→ **Collected data**:
────────
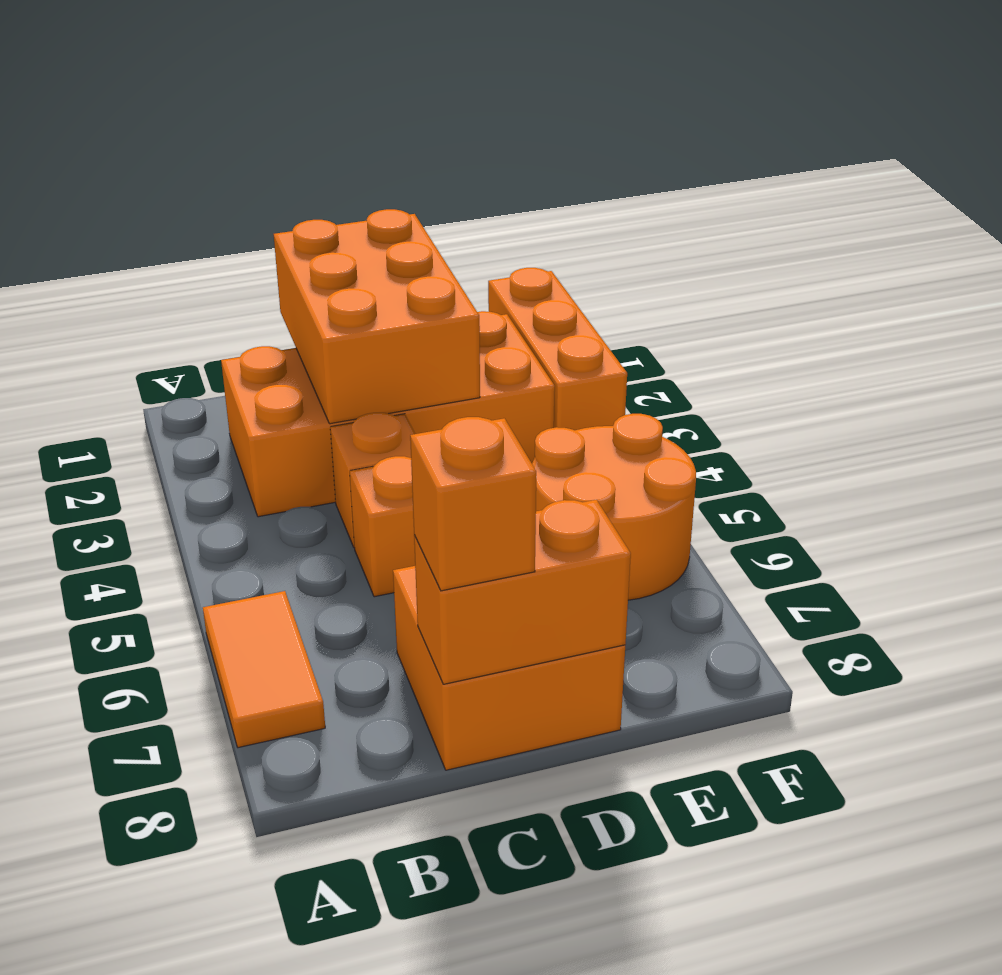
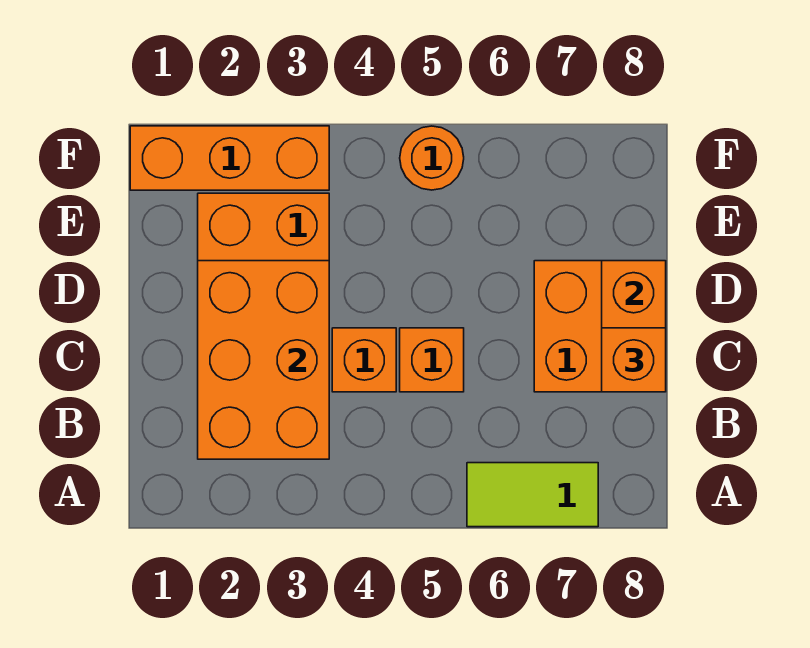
orange tile A6:A7 level 1 -> lime tile A6:A7 level 1
orange brick C1:D3 level 2 -> orange brick B2:D3 level 2
orange round brick E5:F6 level 1 -> orange round brick F5 level 1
────────
→ **Your objective**:
Reproduce all of the material exactly, apart from the pictures.

→ **Exercise solution**:
orange tile A6:A7 level 1 -> lime tile A6:A7 level 1
orange brick C1:D3 level 2 -> orange brick B2:D3 level 2
orange round brick E5:F6 level 1 -> orange round brick F5 level 1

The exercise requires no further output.